[Start of Attachment]

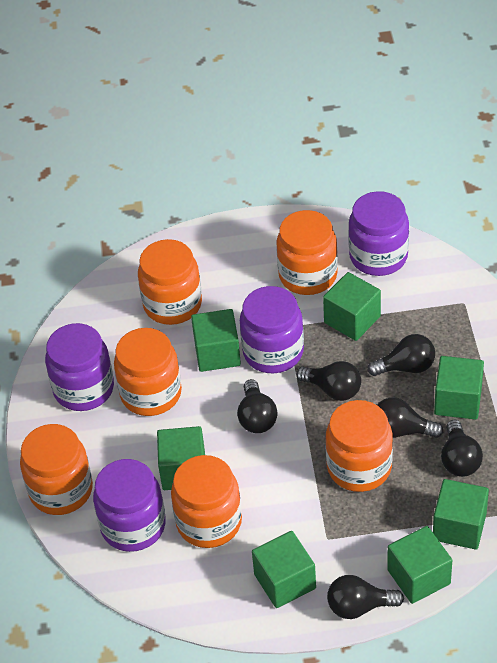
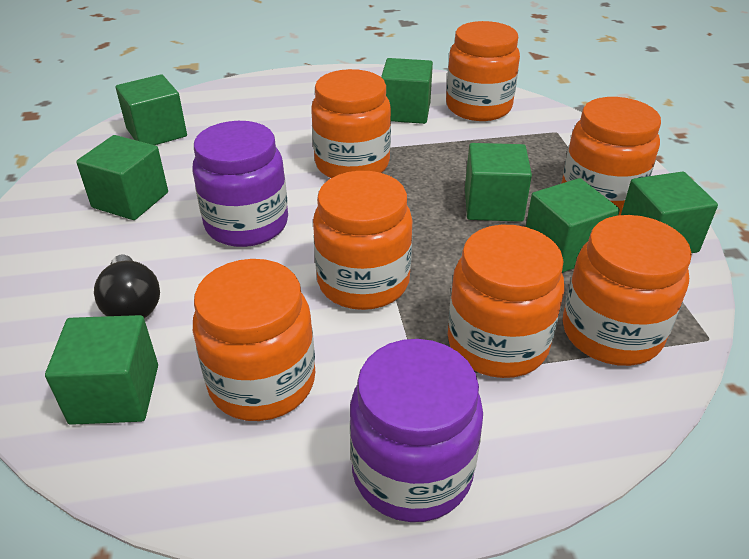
black light bulb: 6 -> 1
orange jar: 6 -> 7
purple jar: 4 -> 2

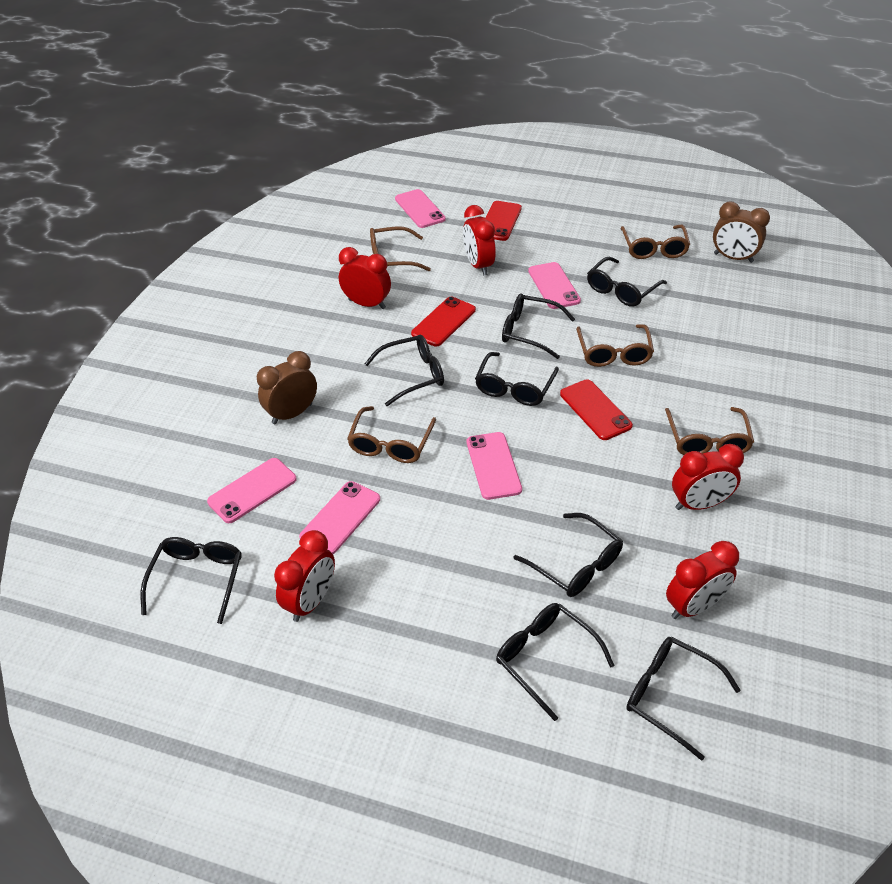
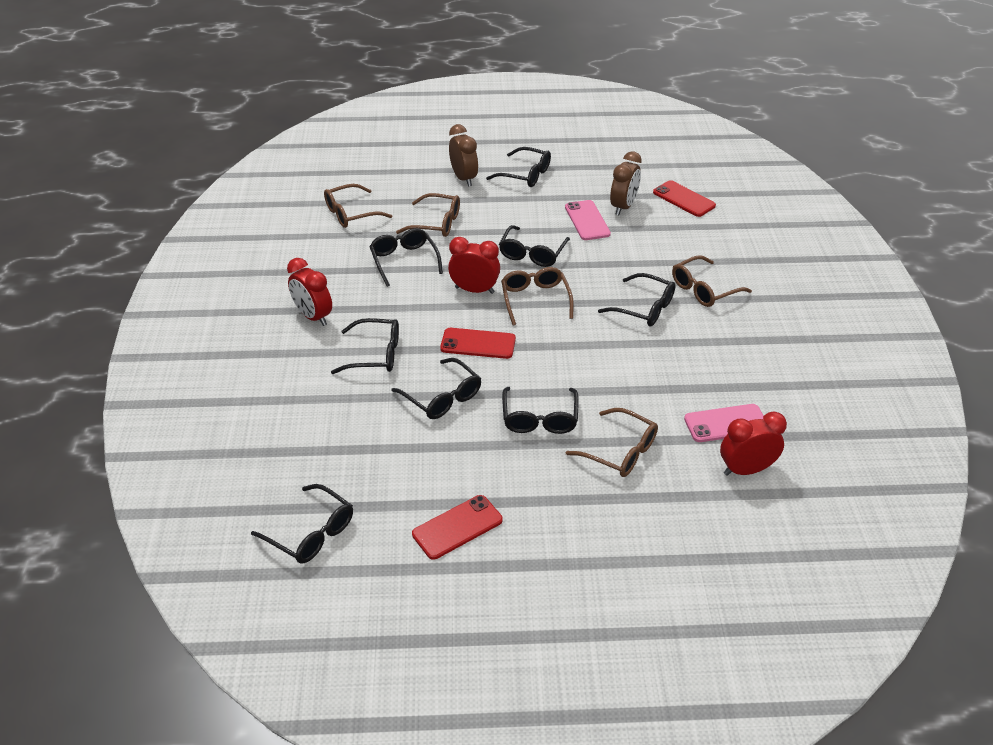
pink phone: 5 -> 2
red clock: 5 -> 3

[End of Attachment]

EXERCISE
Could you retype every record above exactly, leaving the pictures out?

SOLUTION TO THE PROBLEM
black light bulb: 6 -> 1
orange jar: 6 -> 7
purple jar: 4 -> 2

pink phone: 5 -> 2
red clock: 5 -> 3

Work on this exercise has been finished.